What is required:
From the listing below, reproduce exactly the lines starting with the one with "[(113,547),(97,536),(95,540),(111,550),(113,547)]" and going on through the one with "[(234,550),(232,552),(241,564),(243,561),(234,550)]", both ends kept. No picture is copied.

Material to process:
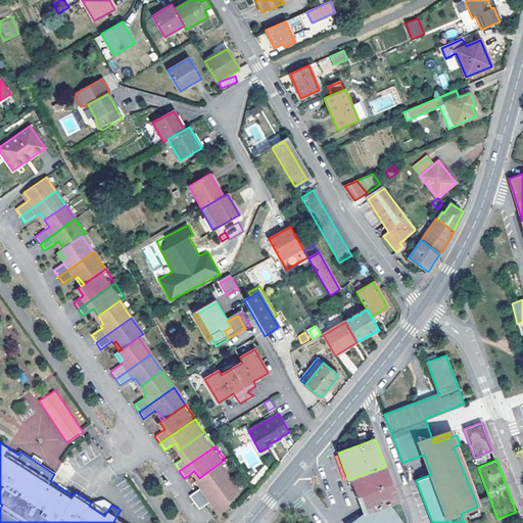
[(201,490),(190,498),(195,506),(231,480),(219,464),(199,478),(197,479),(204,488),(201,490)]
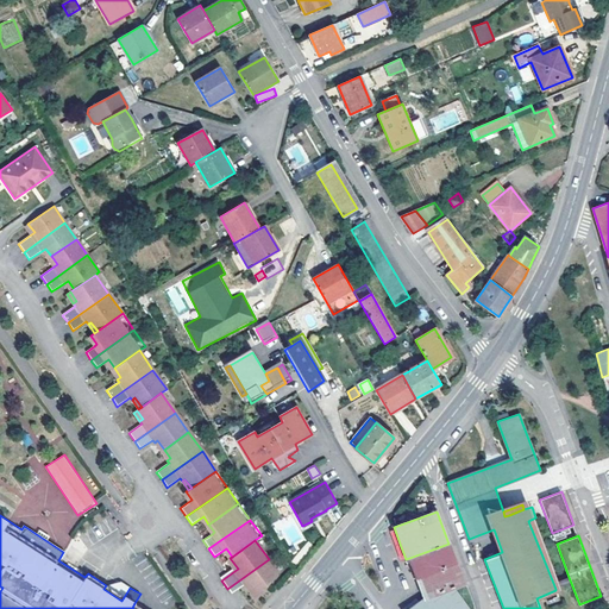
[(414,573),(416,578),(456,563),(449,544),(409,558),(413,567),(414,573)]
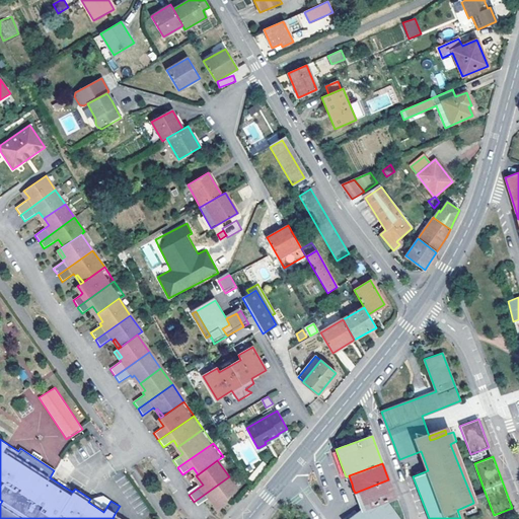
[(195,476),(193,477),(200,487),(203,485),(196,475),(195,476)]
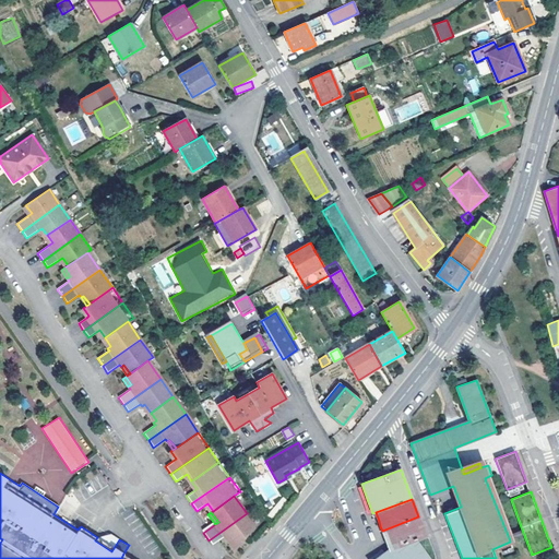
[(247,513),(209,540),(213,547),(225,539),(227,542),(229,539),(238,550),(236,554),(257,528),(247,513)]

---

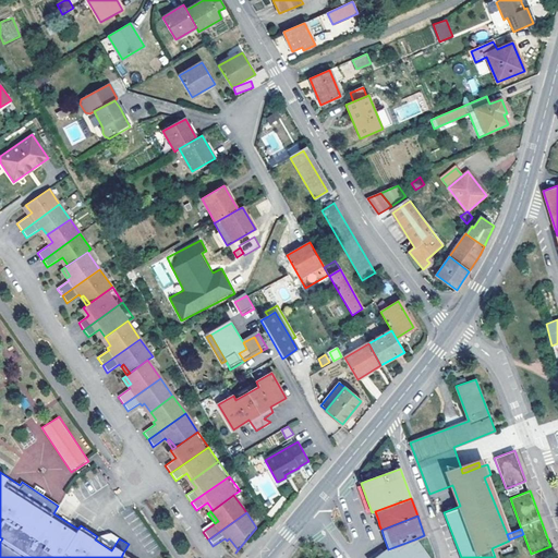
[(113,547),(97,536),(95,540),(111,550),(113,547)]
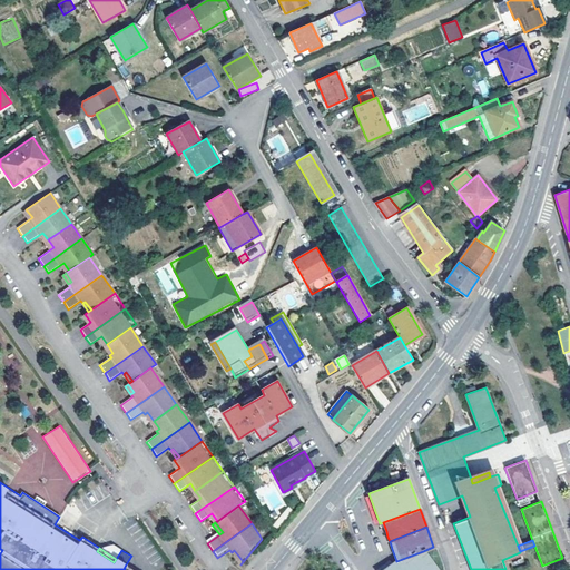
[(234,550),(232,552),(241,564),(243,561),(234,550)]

Response to the task:
[(113,547),(97,536),(95,540),(111,550),(113,547)]
[(234,550),(232,552),(241,564),(243,561),(234,550)]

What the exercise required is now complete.